[What you need to do]:
Rewrite the rows below in full, swapping each instance of "matte gray dresser" for "white wooden dresser" and leaving everything else unchanged.
#### Material provided
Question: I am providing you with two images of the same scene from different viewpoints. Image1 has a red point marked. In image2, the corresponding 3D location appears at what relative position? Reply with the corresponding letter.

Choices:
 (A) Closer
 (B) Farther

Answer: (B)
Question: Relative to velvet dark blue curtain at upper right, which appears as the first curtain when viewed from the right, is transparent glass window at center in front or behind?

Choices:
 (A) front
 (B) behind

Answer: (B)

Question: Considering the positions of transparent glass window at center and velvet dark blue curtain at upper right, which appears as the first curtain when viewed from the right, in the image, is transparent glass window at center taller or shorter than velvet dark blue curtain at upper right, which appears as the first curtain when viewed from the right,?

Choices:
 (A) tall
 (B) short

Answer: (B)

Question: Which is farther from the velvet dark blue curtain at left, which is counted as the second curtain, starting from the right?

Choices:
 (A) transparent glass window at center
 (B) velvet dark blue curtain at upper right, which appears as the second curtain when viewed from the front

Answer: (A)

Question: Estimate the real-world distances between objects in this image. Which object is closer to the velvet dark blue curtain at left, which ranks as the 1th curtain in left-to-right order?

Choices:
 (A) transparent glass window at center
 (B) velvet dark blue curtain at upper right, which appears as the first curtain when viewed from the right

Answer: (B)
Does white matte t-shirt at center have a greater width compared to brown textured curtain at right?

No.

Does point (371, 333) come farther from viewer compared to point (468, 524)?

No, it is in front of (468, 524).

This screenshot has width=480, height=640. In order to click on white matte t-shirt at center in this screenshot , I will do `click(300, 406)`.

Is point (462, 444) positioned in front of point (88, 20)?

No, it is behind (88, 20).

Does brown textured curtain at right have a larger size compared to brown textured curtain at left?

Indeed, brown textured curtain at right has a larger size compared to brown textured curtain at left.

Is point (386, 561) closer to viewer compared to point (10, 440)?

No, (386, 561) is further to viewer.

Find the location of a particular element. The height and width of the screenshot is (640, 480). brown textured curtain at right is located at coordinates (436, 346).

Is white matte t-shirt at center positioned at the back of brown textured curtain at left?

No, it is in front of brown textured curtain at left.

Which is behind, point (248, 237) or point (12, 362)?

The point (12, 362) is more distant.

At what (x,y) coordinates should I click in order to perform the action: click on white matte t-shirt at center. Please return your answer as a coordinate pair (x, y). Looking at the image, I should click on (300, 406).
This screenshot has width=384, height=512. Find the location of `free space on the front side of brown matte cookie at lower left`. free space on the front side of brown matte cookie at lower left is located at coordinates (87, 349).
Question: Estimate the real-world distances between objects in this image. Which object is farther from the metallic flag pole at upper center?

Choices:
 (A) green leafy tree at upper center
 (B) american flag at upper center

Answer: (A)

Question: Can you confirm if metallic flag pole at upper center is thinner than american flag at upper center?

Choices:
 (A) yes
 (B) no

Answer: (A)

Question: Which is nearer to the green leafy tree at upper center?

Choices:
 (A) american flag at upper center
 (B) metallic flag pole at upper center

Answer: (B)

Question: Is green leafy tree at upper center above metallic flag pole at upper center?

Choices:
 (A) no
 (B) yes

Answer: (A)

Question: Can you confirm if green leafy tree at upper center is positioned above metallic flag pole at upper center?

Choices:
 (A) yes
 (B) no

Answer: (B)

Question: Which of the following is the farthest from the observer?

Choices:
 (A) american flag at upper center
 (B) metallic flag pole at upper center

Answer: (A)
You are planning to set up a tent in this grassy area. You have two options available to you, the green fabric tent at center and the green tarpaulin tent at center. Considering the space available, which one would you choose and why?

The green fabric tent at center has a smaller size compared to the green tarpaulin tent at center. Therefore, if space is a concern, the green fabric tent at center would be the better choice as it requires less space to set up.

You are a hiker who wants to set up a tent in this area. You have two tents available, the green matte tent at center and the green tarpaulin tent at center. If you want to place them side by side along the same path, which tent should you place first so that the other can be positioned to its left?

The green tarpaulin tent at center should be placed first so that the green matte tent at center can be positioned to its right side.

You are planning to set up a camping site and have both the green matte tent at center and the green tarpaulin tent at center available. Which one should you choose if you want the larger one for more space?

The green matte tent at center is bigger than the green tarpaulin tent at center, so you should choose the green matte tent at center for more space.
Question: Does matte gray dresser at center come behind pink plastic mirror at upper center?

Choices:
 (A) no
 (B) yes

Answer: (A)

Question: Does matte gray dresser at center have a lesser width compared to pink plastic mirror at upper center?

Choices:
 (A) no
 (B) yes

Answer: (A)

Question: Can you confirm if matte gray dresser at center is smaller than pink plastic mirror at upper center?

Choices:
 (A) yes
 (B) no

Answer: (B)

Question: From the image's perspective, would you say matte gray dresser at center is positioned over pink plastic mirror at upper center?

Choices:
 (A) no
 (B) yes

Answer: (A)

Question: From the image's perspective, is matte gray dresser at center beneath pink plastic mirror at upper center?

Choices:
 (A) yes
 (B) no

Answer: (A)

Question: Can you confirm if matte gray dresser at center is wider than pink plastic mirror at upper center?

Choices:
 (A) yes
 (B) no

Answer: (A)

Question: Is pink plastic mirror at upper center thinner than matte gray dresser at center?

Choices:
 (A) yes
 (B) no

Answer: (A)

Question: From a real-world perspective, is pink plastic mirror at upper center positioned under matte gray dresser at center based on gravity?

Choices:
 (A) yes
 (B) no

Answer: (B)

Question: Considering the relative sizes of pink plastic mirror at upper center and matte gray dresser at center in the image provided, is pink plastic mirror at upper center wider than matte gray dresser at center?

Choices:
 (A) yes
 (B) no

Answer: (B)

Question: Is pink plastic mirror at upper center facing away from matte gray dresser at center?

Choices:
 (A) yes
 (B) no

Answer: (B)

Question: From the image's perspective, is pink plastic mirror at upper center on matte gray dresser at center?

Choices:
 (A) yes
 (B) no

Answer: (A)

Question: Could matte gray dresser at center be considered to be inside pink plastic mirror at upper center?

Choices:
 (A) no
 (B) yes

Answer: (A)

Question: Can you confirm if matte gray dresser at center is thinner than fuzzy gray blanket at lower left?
########
[Output of the task]:
Question: I am providing you with two images of the same scene from different viewpoints. Image1 has a red point marked. In image2, the corresponding 3D location appears at what relative position? Reply with the corresponding letter.

Choices:
 (A) Closer
 (B) Farther

Answer: (B)
Question: Relative to velvet dark blue curtain at upper right, which appears as the first curtain when viewed from the right, is transparent glass window at center in front or behind?

Choices:
 (A) front
 (B) behind

Answer: (B)

Question: Considering the positions of transparent glass window at center and velvet dark blue curtain at upper right, which appears as the first curtain when viewed from the right, in the image, is transparent glass window at center taller or shorter than velvet dark blue curtain at upper right, which appears as the first curtain when viewed from the right,?

Choices:
 (A) tall
 (B) short

Answer: (B)

Question: Which is farther from the velvet dark blue curtain at left, which is counted as the second curtain, starting from the right?

Choices:
 (A) transparent glass window at center
 (B) velvet dark blue curtain at upper right, which appears as the second curtain when viewed from the front

Answer: (A)

Question: Estimate the real-world distances between objects in this image. Which object is closer to the velvet dark blue curtain at left, which ranks as the 1th curtain in left-to-right order?

Choices:
 (A) transparent glass window at center
 (B) velvet dark blue curtain at upper right, which appears as the first curtain when viewed from the right

Answer: (B)
Does white matte t-shirt at center have a greater width compared to brown textured curtain at right?

No.

Does point (371, 333) come farther from viewer compared to point (468, 524)?

No, it is in front of (468, 524).

This screenshot has width=480, height=640. In order to click on white matte t-shirt at center in this screenshot , I will do `click(300, 406)`.

Is point (462, 444) positioned in front of point (88, 20)?

No, it is behind (88, 20).

Does brown textured curtain at right have a larger size compared to brown textured curtain at left?

Indeed, brown textured curtain at right has a larger size compared to brown textured curtain at left.

Is point (386, 561) closer to viewer compared to point (10, 440)?

No, (386, 561) is further to viewer.

Find the location of a particular element. The height and width of the screenshot is (640, 480). brown textured curtain at right is located at coordinates (436, 346).

Is white matte t-shirt at center positioned at the back of brown textured curtain at left?

No, it is in front of brown textured curtain at left.

Which is behind, point (248, 237) or point (12, 362)?

The point (12, 362) is more distant.

At what (x,y) coordinates should I click in order to perform the action: click on white matte t-shirt at center. Please return your answer as a coordinate pair (x, y). Looking at the image, I should click on (300, 406).
This screenshot has width=384, height=512. Find the location of `free space on the front side of brown matte cookie at lower left`. free space on the front side of brown matte cookie at lower left is located at coordinates (87, 349).
Question: Estimate the real-world distances between objects in this image. Which object is farther from the metallic flag pole at upper center?

Choices:
 (A) green leafy tree at upper center
 (B) american flag at upper center

Answer: (A)

Question: Can you confirm if metallic flag pole at upper center is thinner than american flag at upper center?

Choices:
 (A) yes
 (B) no

Answer: (A)

Question: Which is nearer to the green leafy tree at upper center?

Choices:
 (A) american flag at upper center
 (B) metallic flag pole at upper center

Answer: (B)

Question: Is green leafy tree at upper center above metallic flag pole at upper center?

Choices:
 (A) no
 (B) yes

Answer: (A)

Question: Can you confirm if green leafy tree at upper center is positioned above metallic flag pole at upper center?

Choices:
 (A) yes
 (B) no

Answer: (B)

Question: Which of the following is the farthest from the observer?

Choices:
 (A) american flag at upper center
 (B) metallic flag pole at upper center

Answer: (A)
You are planning to set up a tent in this grassy area. You have two options available to you, the green fabric tent at center and the green tarpaulin tent at center. Considering the space available, which one would you choose and why?

The green fabric tent at center has a smaller size compared to the green tarpaulin tent at center. Therefore, if space is a concern, the green fabric tent at center would be the better choice as it requires less space to set up.

You are a hiker who wants to set up a tent in this area. You have two tents available, the green matte tent at center and the green tarpaulin tent at center. If you want to place them side by side along the same path, which tent should you place first so that the other can be positioned to its left?

The green tarpaulin tent at center should be placed first so that the green matte tent at center can be positioned to its right side.

You are planning to set up a camping site and have both the green matte tent at center and the green tarpaulin tent at center available. Which one should you choose if you want the larger one for more space?

The green matte tent at center is bigger than the green tarpaulin tent at center, so you should choose the green matte tent at center for more space.
Question: Does white wooden dresser at center come behind pink plastic mirror at upper center?

Choices:
 (A) no
 (B) yes

Answer: (A)

Question: Does white wooden dresser at center have a lesser width compared to pink plastic mirror at upper center?

Choices:
 (A) no
 (B) yes

Answer: (A)

Question: Can you confirm if white wooden dresser at center is smaller than pink plastic mirror at upper center?

Choices:
 (A) yes
 (B) no

Answer: (B)

Question: From the image's perspective, would you say white wooden dresser at center is positioned over pink plastic mirror at upper center?

Choices:
 (A) no
 (B) yes

Answer: (A)

Question: From the image's perspective, is white wooden dresser at center beneath pink plastic mirror at upper center?

Choices:
 (A) yes
 (B) no

Answer: (A)

Question: Can you confirm if white wooden dresser at center is wider than pink plastic mirror at upper center?

Choices:
 (A) yes
 (B) no

Answer: (A)

Question: Is pink plastic mirror at upper center thinner than white wooden dresser at center?

Choices:
 (A) yes
 (B) no

Answer: (A)

Question: From a real-world perspective, is pink plastic mirror at upper center positioned under white wooden dresser at center based on gravity?

Choices:
 (A) yes
 (B) no

Answer: (B)

Question: Considering the relative sizes of pink plastic mirror at upper center and white wooden dresser at center in the image provided, is pink plastic mirror at upper center wider than white wooden dresser at center?

Choices:
 (A) yes
 (B) no

Answer: (B)

Question: Is pink plastic mirror at upper center facing away from white wooden dresser at center?

Choices:
 (A) yes
 (B) no

Answer: (B)

Question: From the image's perspective, is pink plastic mirror at upper center on white wooden dresser at center?

Choices:
 (A) yes
 (B) no

Answer: (A)

Question: Could white wooden dresser at center be considered to be inside pink plastic mirror at upper center?

Choices:
 (A) no
 (B) yes

Answer: (A)

Question: Can you confirm if white wooden dresser at center is thinner than fuzzy gray blanket at lower left?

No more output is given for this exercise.